> **Information**:
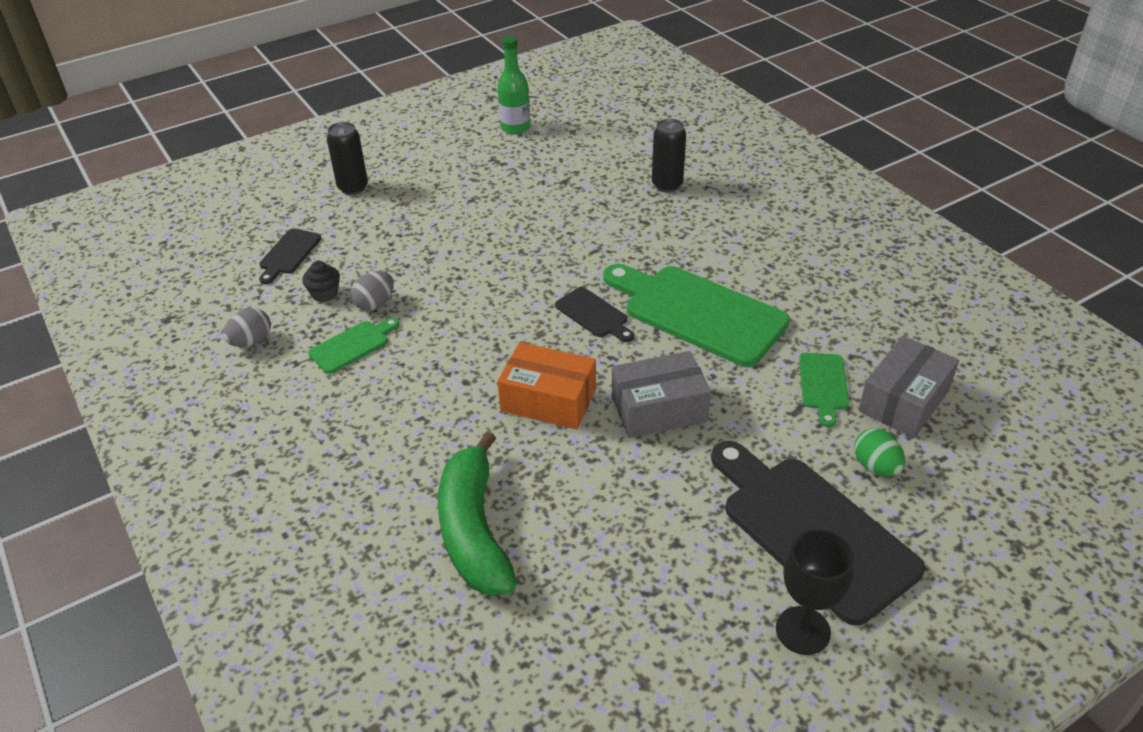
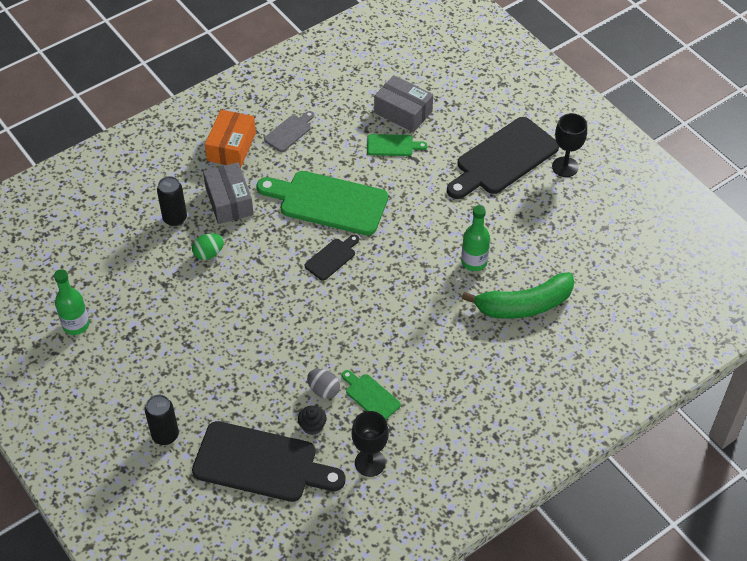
camera: 95 degrees left, 10 degrees up
(251, 342) = (370, 463): grey egg -> black goblet
(289, 254) = (261, 463): black cutting board -> black cutting board, size x2.11
(548, 400) = (416, 277): orange box -> orange box (231, 147)
(573, 471) = (474, 262): none -> green bottle
(659, 409) = (419, 222): grey box -> grey box (229, 201)
(698, 313) = (328, 202): green cutting board -> green cutting board turned 75 degrees clockwise
(833, 277) = (289, 132): none -> grey cutting board
(875, 467) = (455, 129): green egg -> green egg (208, 254)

> **Task requirements**: The whole listing must be restated word for word. Leave out any pictures.

> **Solved exercise**:
camera: 95 degrees left, 10 degrees up
(251, 342) = (370, 463): grey egg -> black goblet
(289, 254) = (261, 463): black cutting board -> black cutting board, size x2.11
(548, 400) = (416, 277): orange box -> orange box (231, 147)
(573, 471) = (474, 262): none -> green bottle
(659, 409) = (419, 222): grey box -> grey box (229, 201)
(698, 313) = (328, 202): green cutting board -> green cutting board turned 75 degrees clockwise
(833, 277) = (289, 132): none -> grey cutting board
(875, 467) = (455, 129): green egg -> green egg (208, 254)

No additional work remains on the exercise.